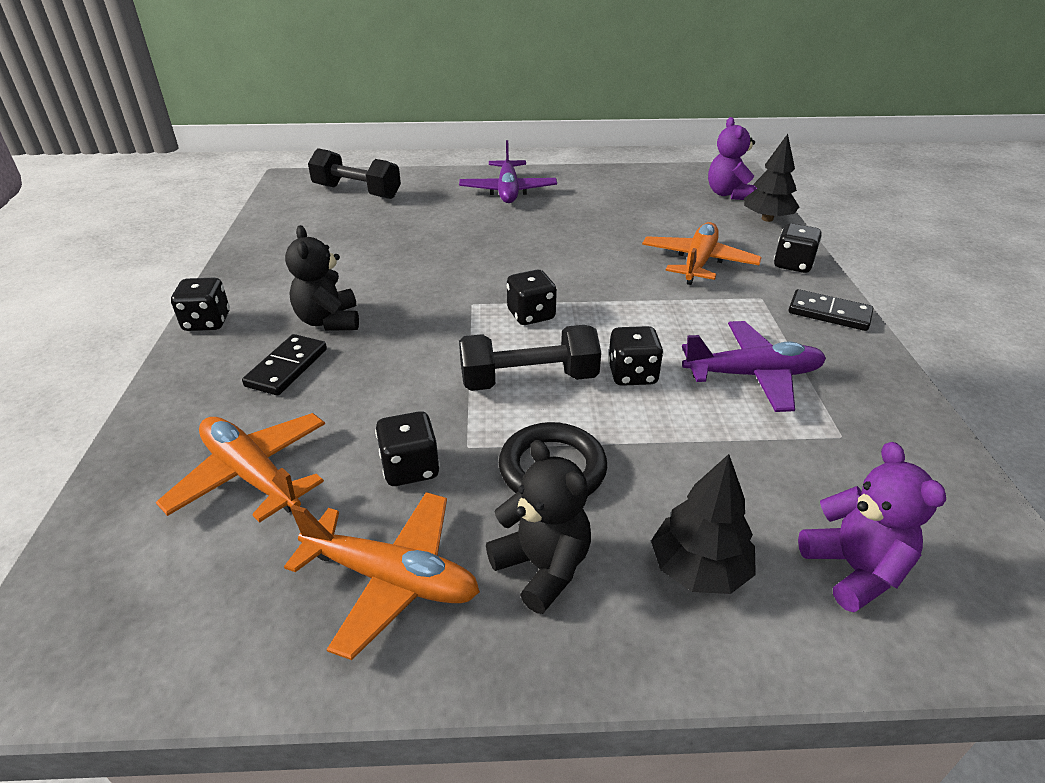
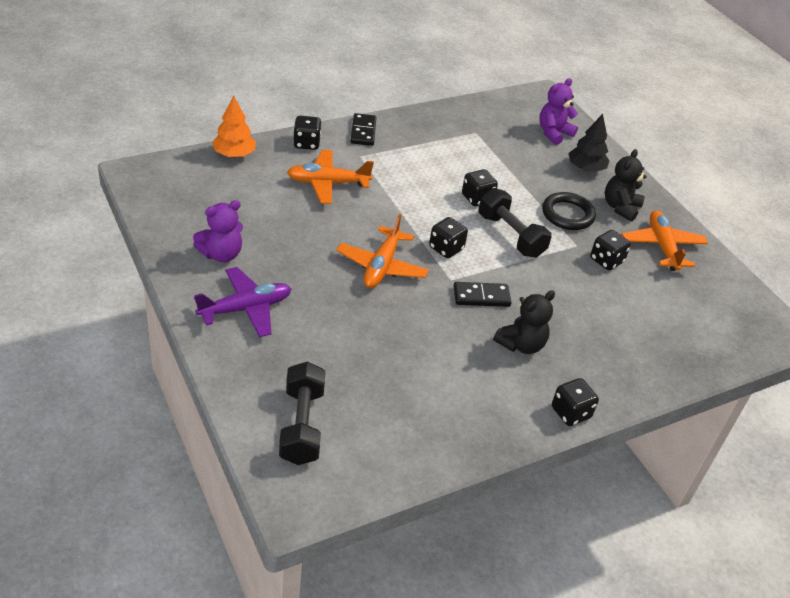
camera: 120 degrees left, 5 degrees up
(252, 475) = (658, 315): orange plane -> orange plane (382, 266)
(287, 368) = (579, 342): black domino -> black domino (481, 296)
(728, 194) = (192, 174): purple teddy bear -> purple teddy bear (221, 254)
(752, 375) = (446, 158): purple plane -> none
(767, 219) = (234, 154): black tree -> orange tree

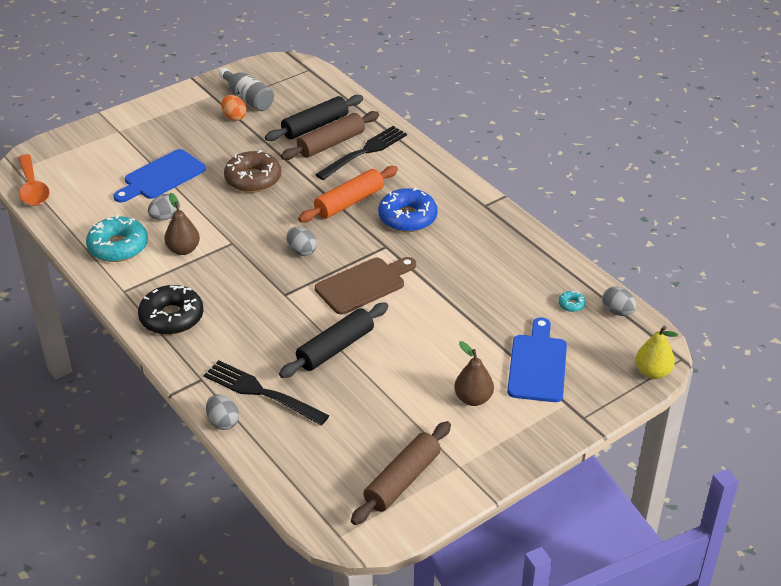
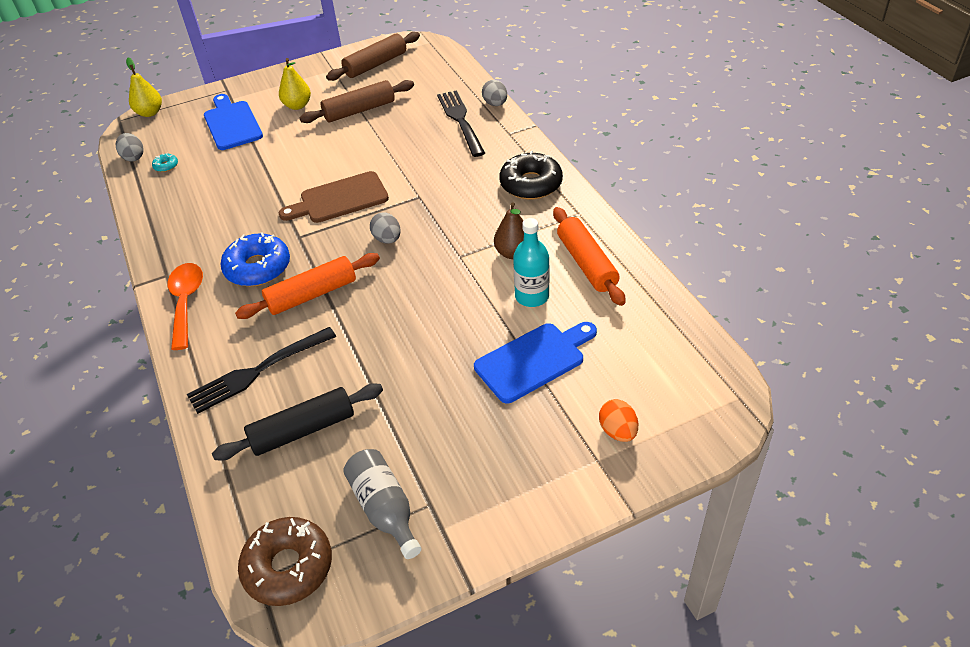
camera: 165 degrees left, 5 degrees up
(33, 188) = (707, 360): orange spoon -> orange spoon (186, 302)
(118, 247) = (587, 263): turquoise donut -> orange rolling pin
(165, 217) = (532, 296): grey egg -> turquoise bottle
(234, 117) = (415, 467): orange egg -> orange egg (618, 431)
(253, 179) = (415, 342): brown donut -> brown donut (288, 567)
(261, 392) = (460, 121): black fork -> black fork turned 150 degrees counterclockwise
(331, 143) = (294, 392): brown rolling pin -> brown rolling pin (359, 110)
(335, 348) = (388, 147): black rolling pin -> none
(473, 399) = (297, 105): brown pear -> yellow pear
(537, 365) = (232, 124): blue cutting board -> blue cutting board turned 135 degrees clockwise

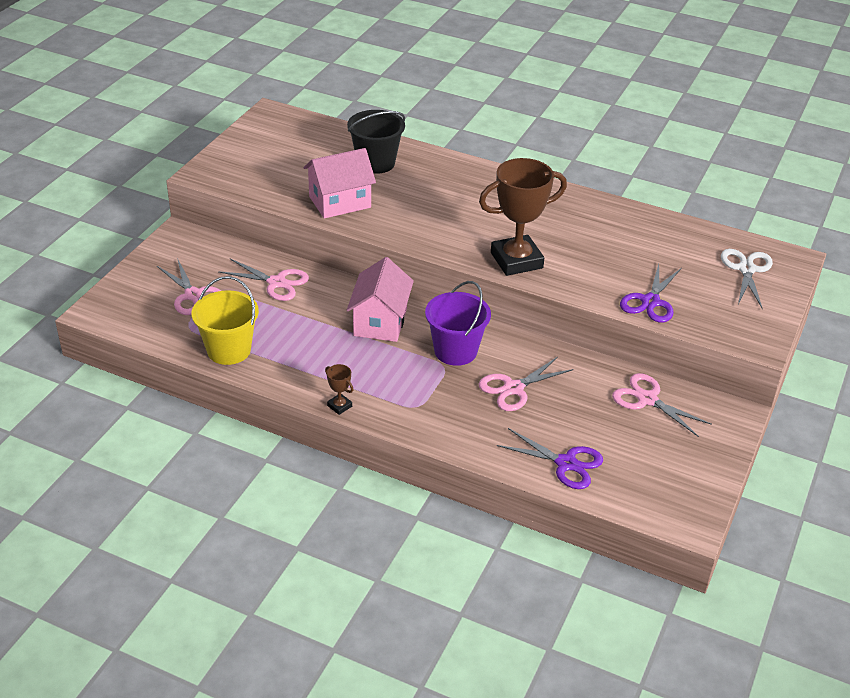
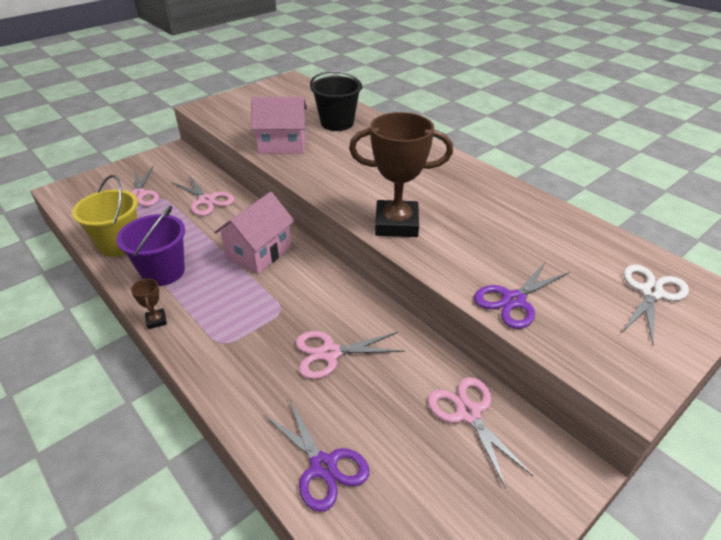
camera: 25 degrees right, 0 degrees up
(455, 351) = (303, 297): purple bucket -> purple bucket (163, 272)

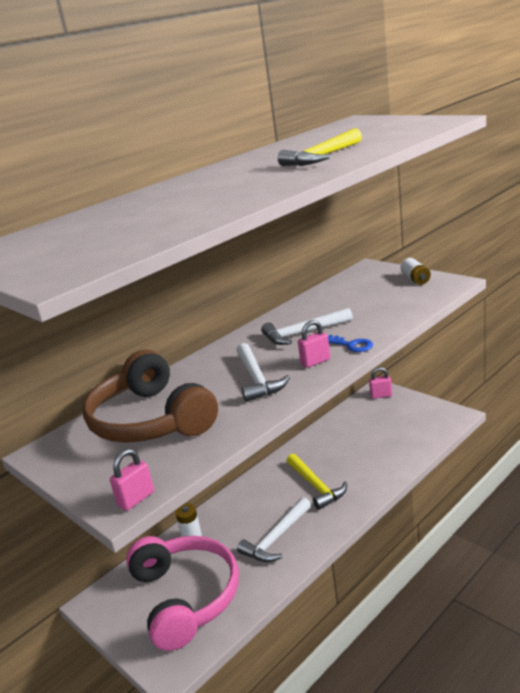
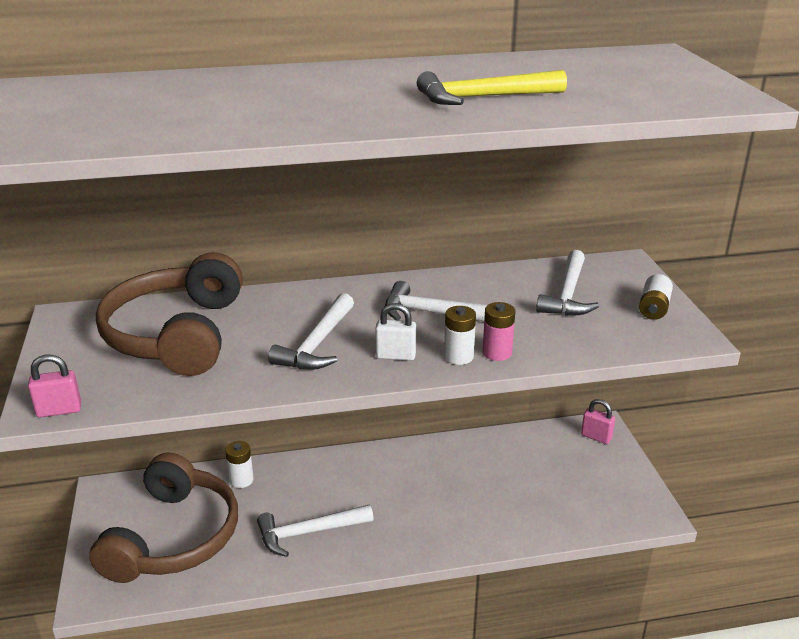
camera: 30 degrees right, 5 degrees up
(186, 597) = (174, 537): pink headphones -> brown headphones
(315, 362) = (396, 356): pink padlock -> white padlock
(316, 486) = (406, 501): yellow hammer -> none
(352, 345) = (458, 356): blue key -> white battery
(361, 293) = (567, 294): none -> white hammer
(369, 334) = (497, 353): none -> pink battery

◆ ◆ ◆

Output exactly one stretch of the listing: from the line containing "(253, 179) = (415, 342): brown" through the line containing "(473, 399) = (297, 105): brown", both end lines included.

## Expected answer
(253, 179) = (415, 342): brown donut -> brown donut (288, 567)
(261, 392) = (460, 121): black fork -> black fork turned 150 degrees counterclockwise
(331, 143) = (294, 392): brown rolling pin -> brown rolling pin (359, 110)
(335, 348) = (388, 147): black rolling pin -> none
(473, 399) = (297, 105): brown pear -> yellow pear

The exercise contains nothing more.